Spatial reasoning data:

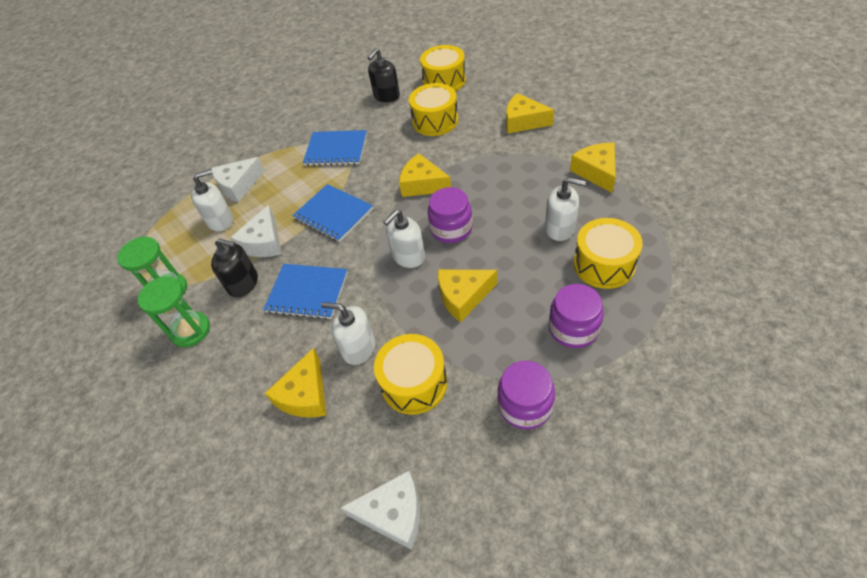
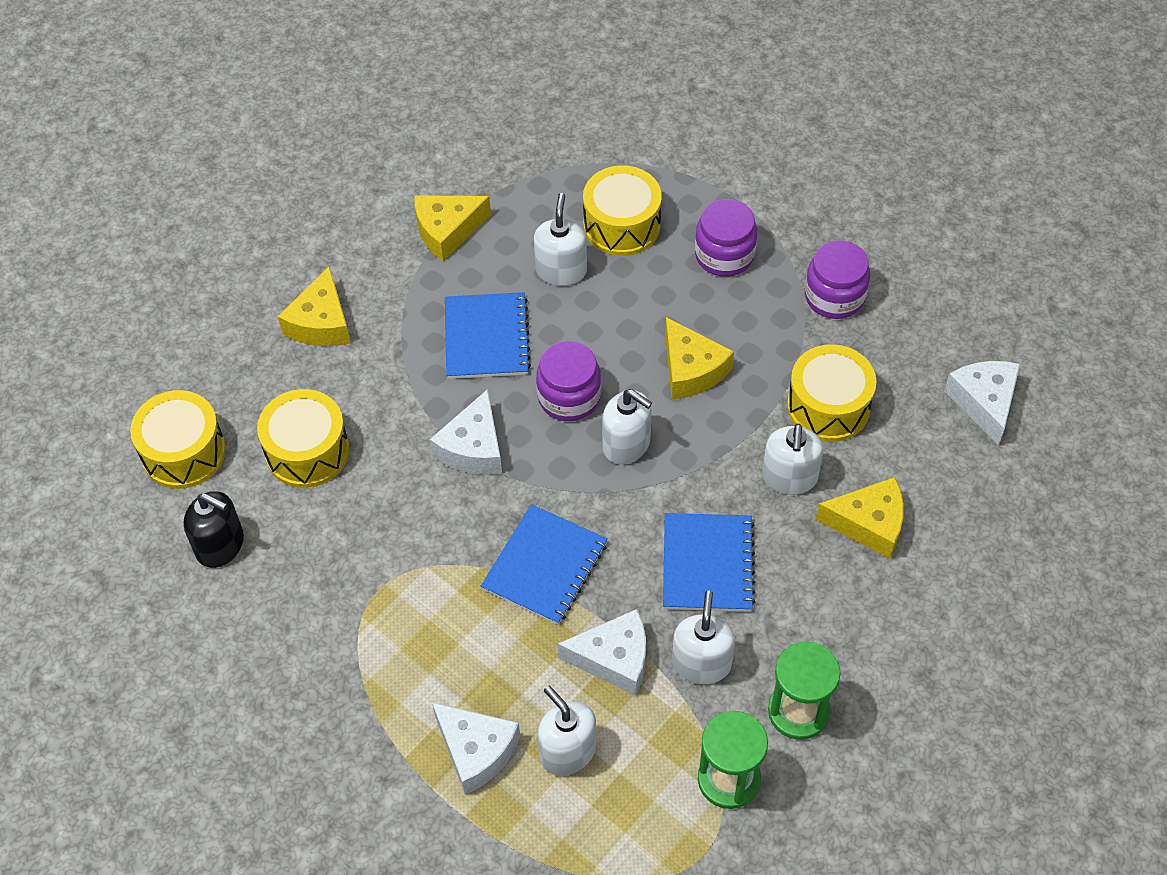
camera: 105 degrees left, 5 degrees up
black soap dispenser [211,238,258,297] -> white soap dispenser [672,591,735,684]
blue notebook [303,130,367,166] -> blue notebook moved to [445,292,531,379]
yellow cheese [399,153,451,197] -> white cheese [430,389,502,475]

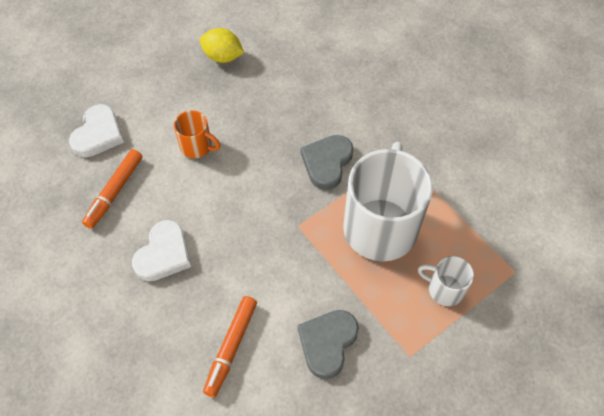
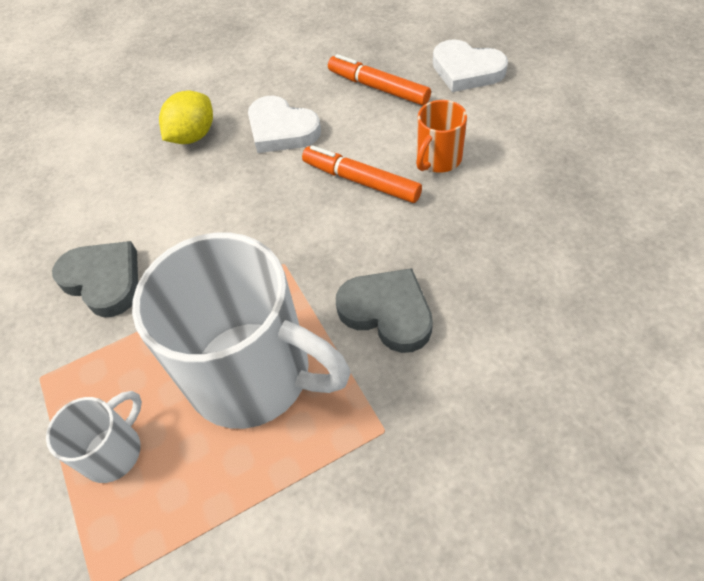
camera: 105 degrees right, 5 degrees down
yellow lemon [200,28,244,63] -> yellow lemon moved to [159,90,213,144]
orange marker [203,296,257,397] -> orange marker moved to [302,145,422,203]

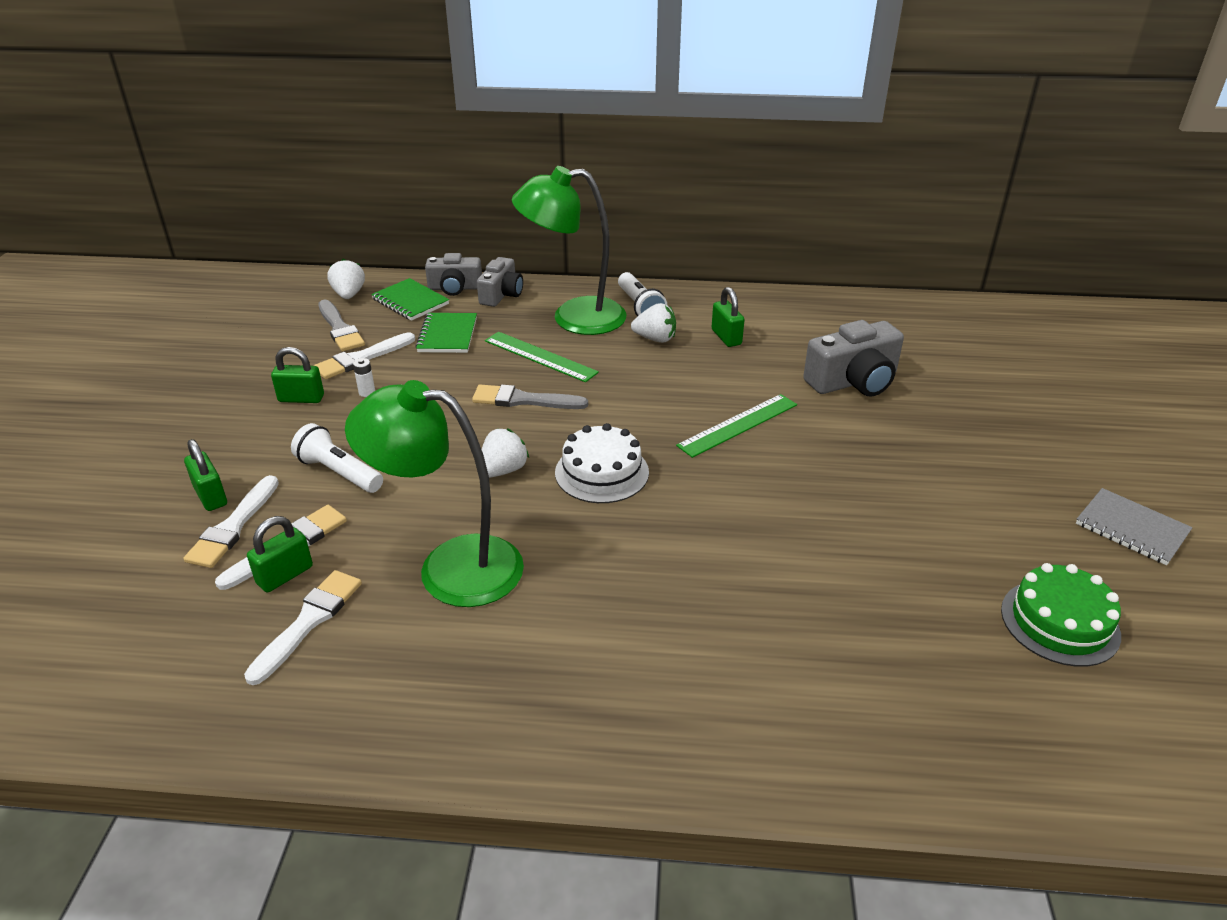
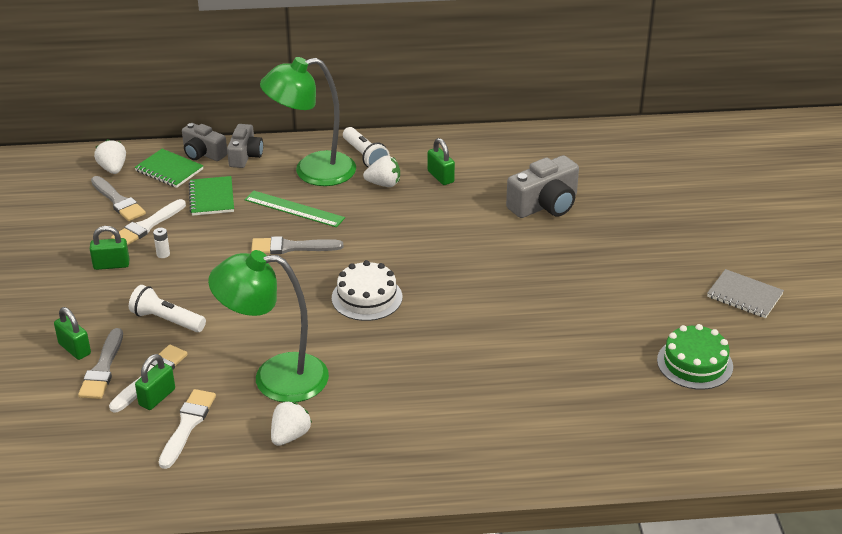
camera: 10 degrees left, 0 degrees up
white brush [183,475,279,568] -> grey brush [78,328,123,399]
grey camera [425,253,482,296] -> grey camera turned 45 degrees clockwise [182,123,227,161]
white strawberry [481,428,529,478] -> white strawberry moved to [271,401,312,446]
green ruler [676,394,797,458] -> none

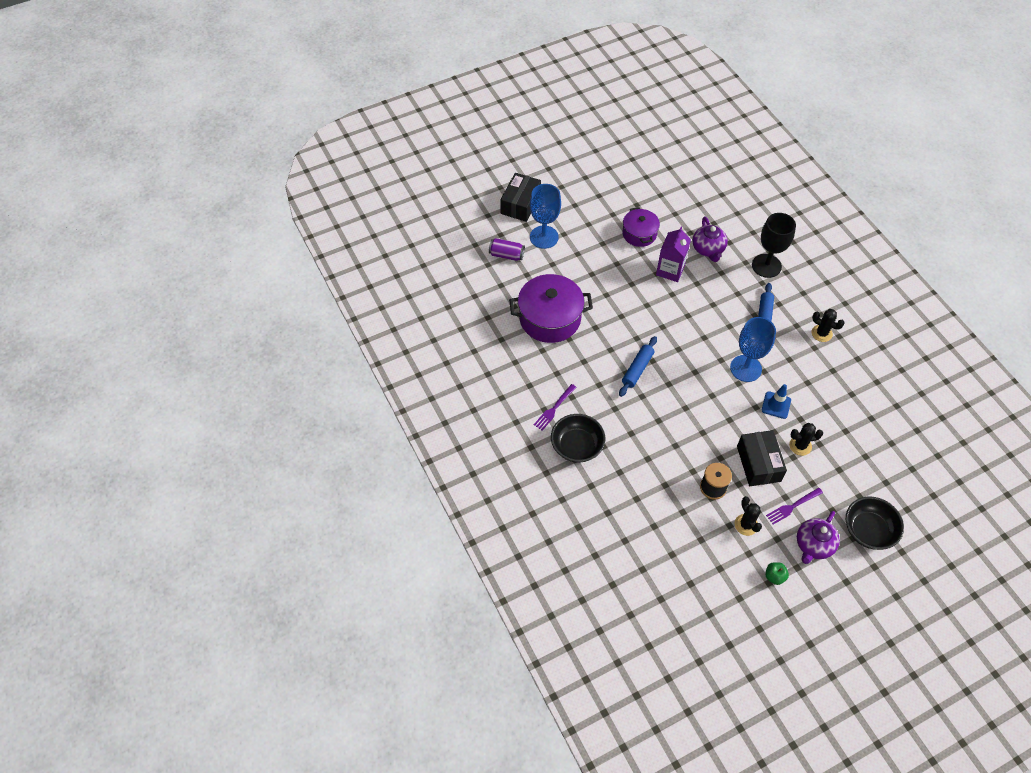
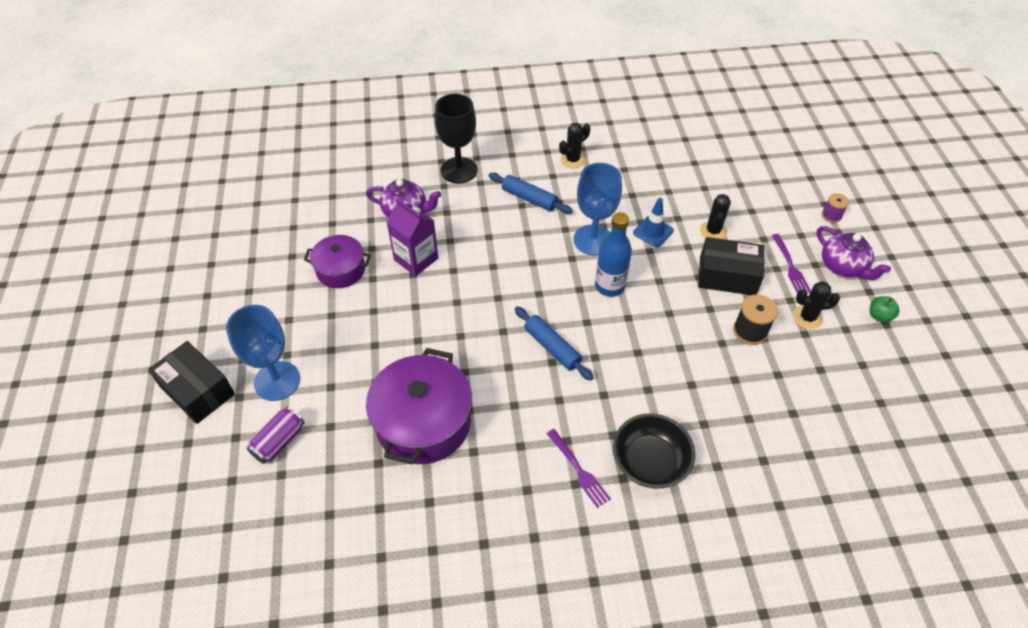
camera: 70 degrees left, 5 degrees down
black bowl [846,497,904,550] -> purple spool [822,193,849,223]
none -> blue bottle [595,212,632,297]

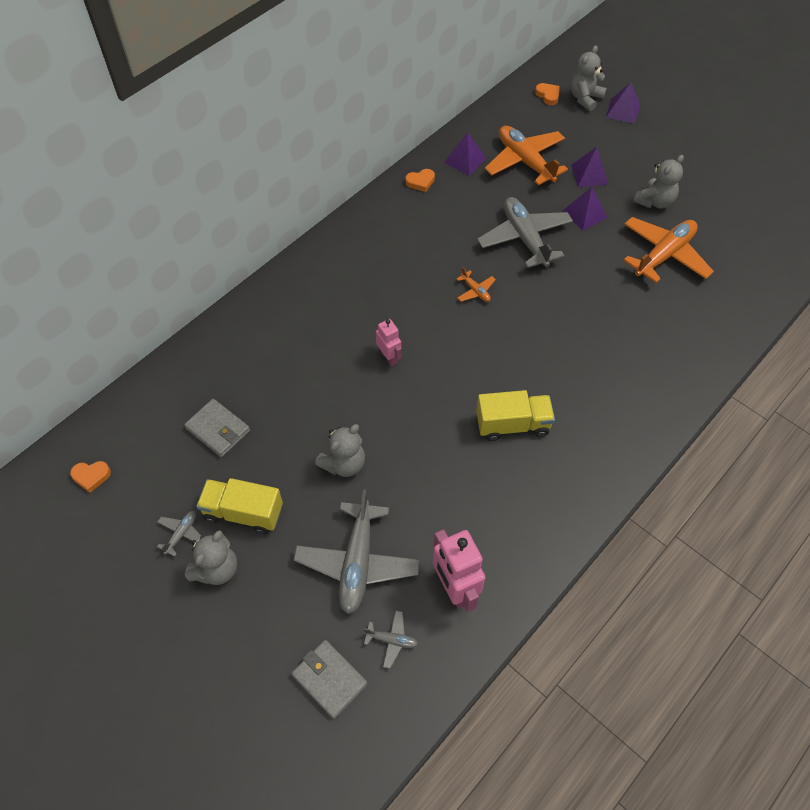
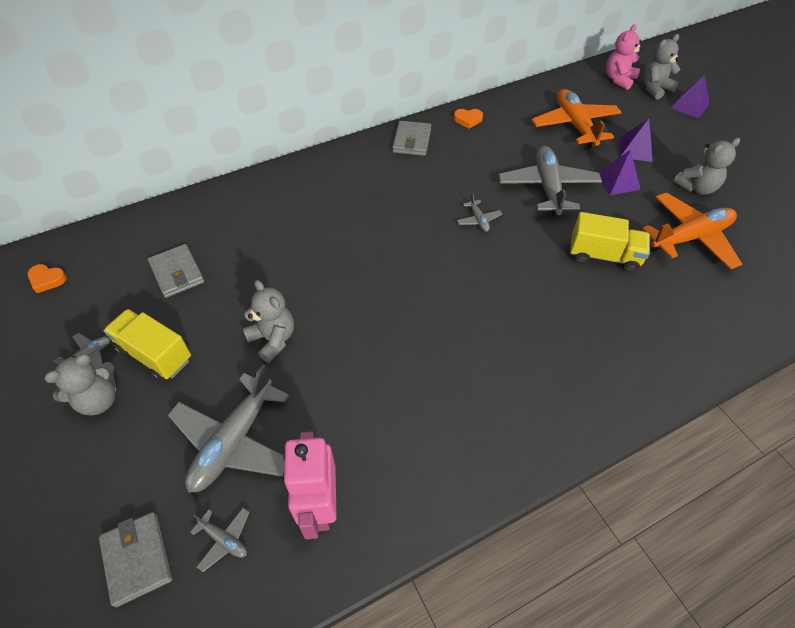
camera: 20 degrees right, 5 degrees down
grey teddy bear [315,424,365,477] -> grey teddy bear turned 105 degrees counterclockwise [243,280,294,363]
pink robot [376,319,402,366] -> none
purple pyramid [444,132,487,176] -> none
orange plane [456,267,496,302] -> grey plane [457,193,502,232]
yellow truck [476,390,555,441] -> yellow truck moved to [570,212,650,273]
orange heart [535,83,560,105] -> pink teddy bear [606,24,642,90]
none -> grey wallet [392,121,431,156]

* **BRIEF**
Every entry, word for word, should be given again; the pictures are not part of the copy.

* **EXERCISE ANSWER**
camera: 105 degrees left, 5 degrees up
black soap dispenser [211,238,258,297] -> white soap dispenser [672,591,735,684]
blue notebook [303,130,367,166] -> blue notebook moved to [445,292,531,379]
yellow cheese [399,153,451,197] -> white cheese [430,389,502,475]

camera: 105 degrees right, 5 degrees down
yellow lemon [200,28,244,63] -> yellow lemon moved to [159,90,213,144]
orange marker [203,296,257,397] -> orange marker moved to [302,145,422,203]

camera: 10 degrees left, 0 degrees up
white brush [183,475,279,568] -> grey brush [78,328,123,399]
grey camera [425,253,482,296] -> grey camera turned 45 degrees clockwise [182,123,227,161]
white strawberry [481,428,529,478] -> white strawberry moved to [271,401,312,446]
green ruler [676,394,797,458] -> none

camera: 70 degrees left, 5 degrees down
black bowl [846,497,904,550] -> purple spool [822,193,849,223]
none -> blue bottle [595,212,632,297]

camera: 20 degrees right, 5 degrees down
grey teddy bear [315,424,365,477] -> grey teddy bear turned 105 degrees counterclockwise [243,280,294,363]
pink robot [376,319,402,366] -> none
purple pyramid [444,132,487,176] -> none
orange plane [456,267,496,302] -> grey plane [457,193,502,232]
yellow truck [476,390,555,441] -> yellow truck moved to [570,212,650,273]
orange heart [535,83,560,105] -> pink teddy bear [606,24,642,90]
none -> grey wallet [392,121,431,156]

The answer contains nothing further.